■ **Dataset content**
————————

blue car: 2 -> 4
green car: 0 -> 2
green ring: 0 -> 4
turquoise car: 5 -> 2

————————

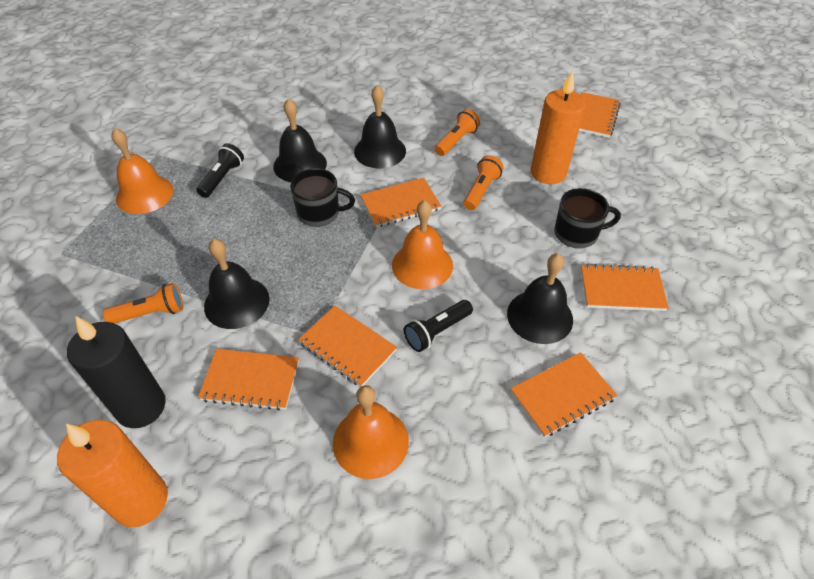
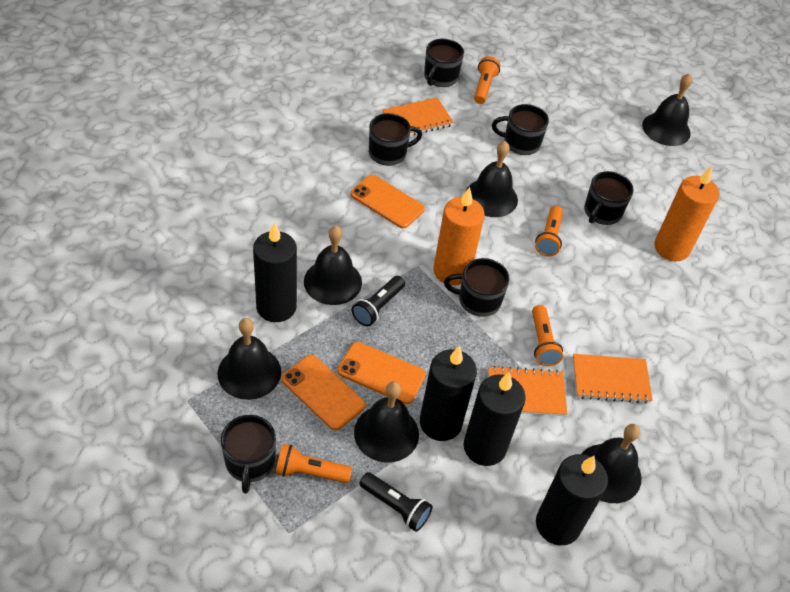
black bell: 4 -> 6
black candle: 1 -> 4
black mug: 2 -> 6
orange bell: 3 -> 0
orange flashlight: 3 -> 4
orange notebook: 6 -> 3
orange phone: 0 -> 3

————————

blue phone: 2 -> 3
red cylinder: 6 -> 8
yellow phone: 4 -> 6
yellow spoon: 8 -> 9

————————

■ **Your task**
Once you reach the line with "black mug: 2 -> 6" in the data above, copy it and every line after it exactly, up to and including the line with "orange phone: 0 -> 3".

■ **Response for this exercise**
black mug: 2 -> 6
orange bell: 3 -> 0
orange flashlight: 3 -> 4
orange notebook: 6 -> 3
orange phone: 0 -> 3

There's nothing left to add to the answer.